** Instructions to follow **
Your task is to set down the line containing "BUTTON1 pin GND: 5V -> GND" and every later line of the entries, word for word, including the last.
*** Records for the exercise ***
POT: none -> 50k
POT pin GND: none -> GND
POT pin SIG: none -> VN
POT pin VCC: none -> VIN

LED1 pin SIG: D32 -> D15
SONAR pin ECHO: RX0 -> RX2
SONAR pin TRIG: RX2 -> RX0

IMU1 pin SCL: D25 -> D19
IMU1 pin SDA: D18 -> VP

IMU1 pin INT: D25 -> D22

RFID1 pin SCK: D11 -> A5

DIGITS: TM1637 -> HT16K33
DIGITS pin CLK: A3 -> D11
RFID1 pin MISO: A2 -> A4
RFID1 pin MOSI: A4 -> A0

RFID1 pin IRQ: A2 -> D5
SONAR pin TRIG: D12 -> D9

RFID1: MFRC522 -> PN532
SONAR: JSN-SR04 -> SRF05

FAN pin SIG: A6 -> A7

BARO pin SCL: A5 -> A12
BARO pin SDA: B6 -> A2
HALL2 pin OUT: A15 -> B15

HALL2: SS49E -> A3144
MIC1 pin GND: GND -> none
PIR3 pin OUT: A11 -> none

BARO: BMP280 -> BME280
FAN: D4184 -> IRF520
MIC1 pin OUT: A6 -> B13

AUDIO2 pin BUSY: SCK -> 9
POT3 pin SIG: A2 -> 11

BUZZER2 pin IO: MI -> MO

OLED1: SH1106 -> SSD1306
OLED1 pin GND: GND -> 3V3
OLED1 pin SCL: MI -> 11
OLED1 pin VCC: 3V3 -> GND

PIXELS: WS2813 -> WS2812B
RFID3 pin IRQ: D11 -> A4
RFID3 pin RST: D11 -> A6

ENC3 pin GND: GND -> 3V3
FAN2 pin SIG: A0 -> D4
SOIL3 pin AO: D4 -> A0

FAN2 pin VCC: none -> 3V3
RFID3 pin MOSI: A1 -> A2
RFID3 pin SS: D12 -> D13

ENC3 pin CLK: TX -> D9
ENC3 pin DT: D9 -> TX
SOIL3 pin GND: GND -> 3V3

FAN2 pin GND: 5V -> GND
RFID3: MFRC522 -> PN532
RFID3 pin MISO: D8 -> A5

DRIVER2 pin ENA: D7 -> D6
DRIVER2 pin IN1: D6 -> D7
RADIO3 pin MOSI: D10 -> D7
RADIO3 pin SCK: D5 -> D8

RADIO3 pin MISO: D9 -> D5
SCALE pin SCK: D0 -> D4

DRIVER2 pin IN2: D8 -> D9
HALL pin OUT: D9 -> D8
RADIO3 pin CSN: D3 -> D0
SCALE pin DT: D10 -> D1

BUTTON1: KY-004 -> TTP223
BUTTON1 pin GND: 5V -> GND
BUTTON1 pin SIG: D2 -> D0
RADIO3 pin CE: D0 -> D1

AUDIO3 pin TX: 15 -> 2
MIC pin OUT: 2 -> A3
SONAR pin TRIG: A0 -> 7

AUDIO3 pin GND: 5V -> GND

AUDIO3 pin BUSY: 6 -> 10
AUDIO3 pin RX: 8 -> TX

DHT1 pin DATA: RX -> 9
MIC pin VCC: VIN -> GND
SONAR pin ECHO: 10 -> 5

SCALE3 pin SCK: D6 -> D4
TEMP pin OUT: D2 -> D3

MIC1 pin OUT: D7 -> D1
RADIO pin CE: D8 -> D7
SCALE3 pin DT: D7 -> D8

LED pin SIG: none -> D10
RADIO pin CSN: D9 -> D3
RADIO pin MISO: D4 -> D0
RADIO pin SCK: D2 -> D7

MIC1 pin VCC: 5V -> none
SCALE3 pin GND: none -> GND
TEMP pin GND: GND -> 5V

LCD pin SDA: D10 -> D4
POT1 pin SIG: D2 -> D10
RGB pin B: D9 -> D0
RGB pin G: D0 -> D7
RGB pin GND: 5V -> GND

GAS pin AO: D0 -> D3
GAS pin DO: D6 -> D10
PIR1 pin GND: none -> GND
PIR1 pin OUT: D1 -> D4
*** End of Records for the exercise ***
** Response to this task **
BUTTON1 pin GND: 5V -> GND
BUTTON1 pin SIG: D2 -> D0
RADIO3 pin CE: D0 -> D1

AUDIO3 pin TX: 15 -> 2
MIC pin OUT: 2 -> A3
SONAR pin TRIG: A0 -> 7

AUDIO3 pin GND: 5V -> GND

AUDIO3 pin BUSY: 6 -> 10
AUDIO3 pin RX: 8 -> TX

DHT1 pin DATA: RX -> 9
MIC pin VCC: VIN -> GND
SONAR pin ECHO: 10 -> 5

SCALE3 pin SCK: D6 -> D4
TEMP pin OUT: D2 -> D3

MIC1 pin OUT: D7 -> D1
RADIO pin CE: D8 -> D7
SCALE3 pin DT: D7 -> D8

LED pin SIG: none -> D10
RADIO pin CSN: D9 -> D3
RADIO pin MISO: D4 -> D0
RADIO pin SCK: D2 -> D7

MIC1 pin VCC: 5V -> none
SCALE3 pin GND: none -> GND
TEMP pin GND: GND -> 5V

LCD pin SDA: D10 -> D4
POT1 pin SIG: D2 -> D10
RGB pin B: D9 -> D0
RGB pin G: D0 -> D7
RGB pin GND: 5V -> GND

GAS pin AO: D0 -> D3
GAS pin DO: D6 -> D10
PIR1 pin GND: none -> GND
PIR1 pin OUT: D1 -> D4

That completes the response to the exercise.